* **Task directions**: Only these lines are needed: the first line of the entries below through the line with "T3: none ->", each returned exactly.

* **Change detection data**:
· · ·

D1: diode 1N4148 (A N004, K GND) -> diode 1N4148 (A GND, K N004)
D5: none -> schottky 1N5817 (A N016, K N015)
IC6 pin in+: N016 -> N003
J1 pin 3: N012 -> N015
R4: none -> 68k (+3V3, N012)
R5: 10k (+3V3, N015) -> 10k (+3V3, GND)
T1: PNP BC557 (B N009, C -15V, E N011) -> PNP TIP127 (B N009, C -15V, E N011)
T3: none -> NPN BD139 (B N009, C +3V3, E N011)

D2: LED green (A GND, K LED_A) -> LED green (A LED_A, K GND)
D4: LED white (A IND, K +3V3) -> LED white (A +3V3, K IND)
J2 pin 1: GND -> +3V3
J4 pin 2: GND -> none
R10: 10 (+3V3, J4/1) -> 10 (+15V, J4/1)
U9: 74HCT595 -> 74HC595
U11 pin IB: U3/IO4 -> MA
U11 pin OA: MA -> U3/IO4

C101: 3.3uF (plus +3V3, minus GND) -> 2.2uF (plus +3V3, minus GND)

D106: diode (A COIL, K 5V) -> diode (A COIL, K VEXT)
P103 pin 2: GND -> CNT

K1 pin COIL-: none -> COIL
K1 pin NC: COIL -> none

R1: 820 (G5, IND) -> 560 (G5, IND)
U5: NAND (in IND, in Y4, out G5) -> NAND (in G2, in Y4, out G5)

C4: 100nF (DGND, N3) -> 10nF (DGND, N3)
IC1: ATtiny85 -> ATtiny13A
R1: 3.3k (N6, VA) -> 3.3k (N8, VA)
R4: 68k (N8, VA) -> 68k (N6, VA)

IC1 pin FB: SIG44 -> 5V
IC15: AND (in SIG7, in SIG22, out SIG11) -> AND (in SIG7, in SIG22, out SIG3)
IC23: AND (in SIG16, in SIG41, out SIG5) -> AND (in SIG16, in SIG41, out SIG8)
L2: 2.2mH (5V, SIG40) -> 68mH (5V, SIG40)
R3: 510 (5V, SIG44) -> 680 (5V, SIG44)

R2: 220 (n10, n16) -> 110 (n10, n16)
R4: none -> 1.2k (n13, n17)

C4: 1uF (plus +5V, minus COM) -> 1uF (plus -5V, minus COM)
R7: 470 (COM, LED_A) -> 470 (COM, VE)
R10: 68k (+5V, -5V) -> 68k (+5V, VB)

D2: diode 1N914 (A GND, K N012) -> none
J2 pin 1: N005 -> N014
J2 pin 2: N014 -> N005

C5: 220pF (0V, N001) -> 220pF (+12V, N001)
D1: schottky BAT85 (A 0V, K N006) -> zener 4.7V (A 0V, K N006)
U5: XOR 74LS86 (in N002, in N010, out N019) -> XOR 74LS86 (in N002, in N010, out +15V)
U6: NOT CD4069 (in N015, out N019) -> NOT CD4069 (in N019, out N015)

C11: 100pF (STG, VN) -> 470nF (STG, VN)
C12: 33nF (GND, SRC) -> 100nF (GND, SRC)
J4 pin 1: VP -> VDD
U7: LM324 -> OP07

· · ·

* **The answer**:
D1: diode 1N4148 (A N004, K GND) -> diode 1N4148 (A GND, K N004)
D5: none -> schottky 1N5817 (A N016, K N015)
IC6 pin in+: N016 -> N003
J1 pin 3: N012 -> N015
R4: none -> 68k (+3V3, N012)
R5: 10k (+3V3, N015) -> 10k (+3V3, GND)
T1: PNP BC557 (B N009, C -15V, E N011) -> PNP TIP127 (B N009, C -15V, E N011)
T3: none -> NPN BD139 (B N009, C +3V3, E N011)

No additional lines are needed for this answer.